TASK REQUIREMENTS => Only some lines are wanted. Transcribe, exactly, the lines below from the line with "black line: moved 69 px up" up to and including the line with "black circle at (246, 268): moved 3 px left".

##### TASK INPUTS

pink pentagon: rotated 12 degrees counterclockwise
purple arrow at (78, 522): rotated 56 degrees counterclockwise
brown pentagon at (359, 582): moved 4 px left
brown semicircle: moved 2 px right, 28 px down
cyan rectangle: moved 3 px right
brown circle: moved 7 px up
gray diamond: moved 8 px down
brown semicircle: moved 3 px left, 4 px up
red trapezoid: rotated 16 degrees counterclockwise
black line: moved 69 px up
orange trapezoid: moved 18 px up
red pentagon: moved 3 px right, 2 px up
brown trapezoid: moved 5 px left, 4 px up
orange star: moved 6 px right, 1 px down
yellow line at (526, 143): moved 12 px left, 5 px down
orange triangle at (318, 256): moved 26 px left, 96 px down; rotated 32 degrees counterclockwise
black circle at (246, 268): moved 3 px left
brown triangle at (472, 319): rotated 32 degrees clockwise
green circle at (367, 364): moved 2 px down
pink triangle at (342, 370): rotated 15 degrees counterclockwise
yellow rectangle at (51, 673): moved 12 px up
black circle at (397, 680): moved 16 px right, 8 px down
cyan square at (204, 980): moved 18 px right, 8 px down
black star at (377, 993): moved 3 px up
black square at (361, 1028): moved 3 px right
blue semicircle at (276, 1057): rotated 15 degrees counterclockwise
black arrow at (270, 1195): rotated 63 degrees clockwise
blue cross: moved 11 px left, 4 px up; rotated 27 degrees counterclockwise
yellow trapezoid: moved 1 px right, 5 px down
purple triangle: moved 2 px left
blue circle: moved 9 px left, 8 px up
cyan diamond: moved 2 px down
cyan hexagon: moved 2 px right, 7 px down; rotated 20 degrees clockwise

##########

ANSWER TO THE EXERCISE =>
black line: moved 69 px up
orange trapezoid: moved 18 px up
red pentagon: moved 3 px right, 2 px up
brown trapezoid: moved 5 px left, 4 px up
orange star: moved 6 px right, 1 px down
yellow line at (526, 143): moved 12 px left, 5 px down
orange triangle at (318, 256): moved 26 px left, 96 px down; rotated 32 degrees counterclockwise
black circle at (246, 268): moved 3 px left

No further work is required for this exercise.